■ **Before-and-after object lists**:

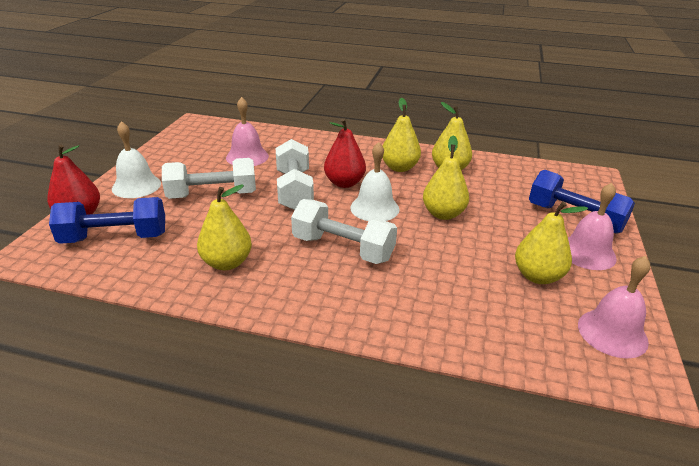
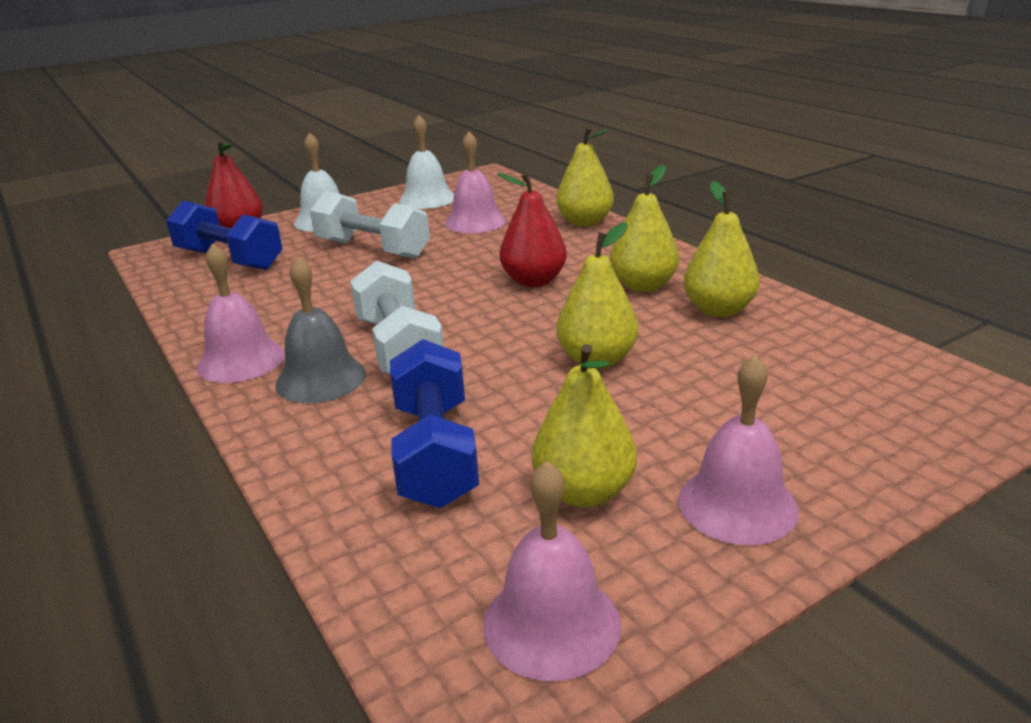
camera: 45 degrees right, 5 degrees down
yellow pear [197,184,252,270] -> yellow pear moved to [556,127,614,227]
white dumbbell [276,139,314,210] -> none
white bell [350,142,399,221] -> white bell moved to [399,115,454,209]
blue dumbbell [529,170,635,234] -> blue dumbbell moved to [390,339,479,508]
none -> pink bell [197,243,285,383]
none -> grey bell [276,257,366,403]

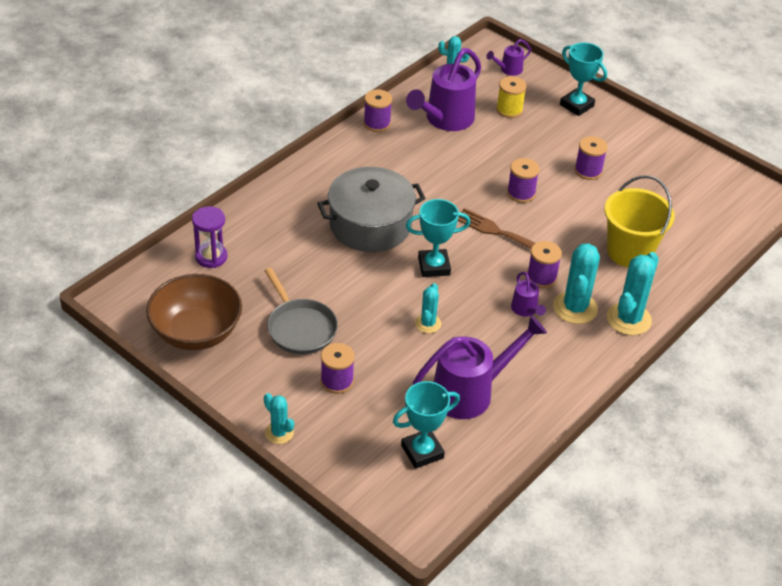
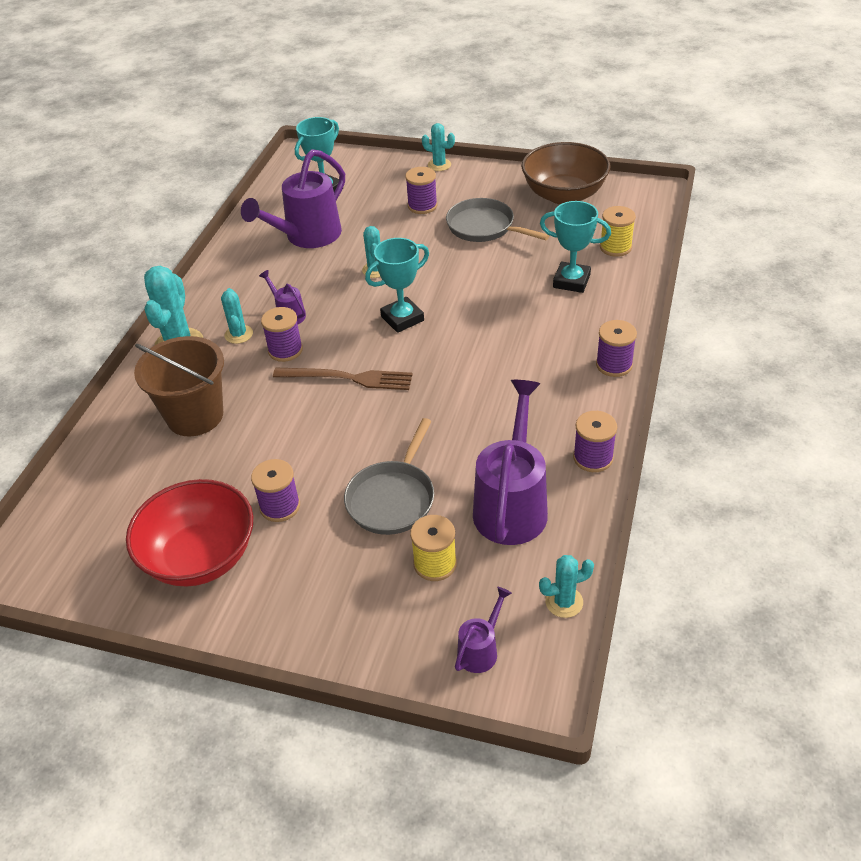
camera: 160 degrees right, 0 degrees up
purple hourglass [192,206,227,268] -> yellow spool [600,206,636,257]
grey pot [317,167,426,252] -> none
purple spool [507,158,540,203] -> purple spool moved to [596,320,637,377]
turquoise cactus [553,243,600,324] -> turquoise cactus [221,288,253,344], size x0.58
turquoise trophy [560,42,607,116] -> turquoise trophy moved to [540,201,611,293]
yellow bucket [604,175,675,267] -> brown bucket [134,336,224,436]
none -> red bowl [126,479,253,587]
none -> grey pan [344,418,434,535]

■ **Required action**: Without including any picture, retype the entries exactly.

■ **Answer for the task**:
camera: 45 degrees right, 5 degrees down
yellow pear [197,184,252,270] -> yellow pear moved to [556,127,614,227]
white dumbbell [276,139,314,210] -> none
white bell [350,142,399,221] -> white bell moved to [399,115,454,209]
blue dumbbell [529,170,635,234] -> blue dumbbell moved to [390,339,479,508]
none -> pink bell [197,243,285,383]
none -> grey bell [276,257,366,403]

camera: 160 degrees right, 0 degrees up
purple hourglass [192,206,227,268] -> yellow spool [600,206,636,257]
grey pot [317,167,426,252] -> none
purple spool [507,158,540,203] -> purple spool moved to [596,320,637,377]
turquoise cactus [553,243,600,324] -> turquoise cactus [221,288,253,344], size x0.58
turquoise trophy [560,42,607,116] -> turquoise trophy moved to [540,201,611,293]
yellow bucket [604,175,675,267] -> brown bucket [134,336,224,436]
none -> red bowl [126,479,253,587]
none -> grey pan [344,418,434,535]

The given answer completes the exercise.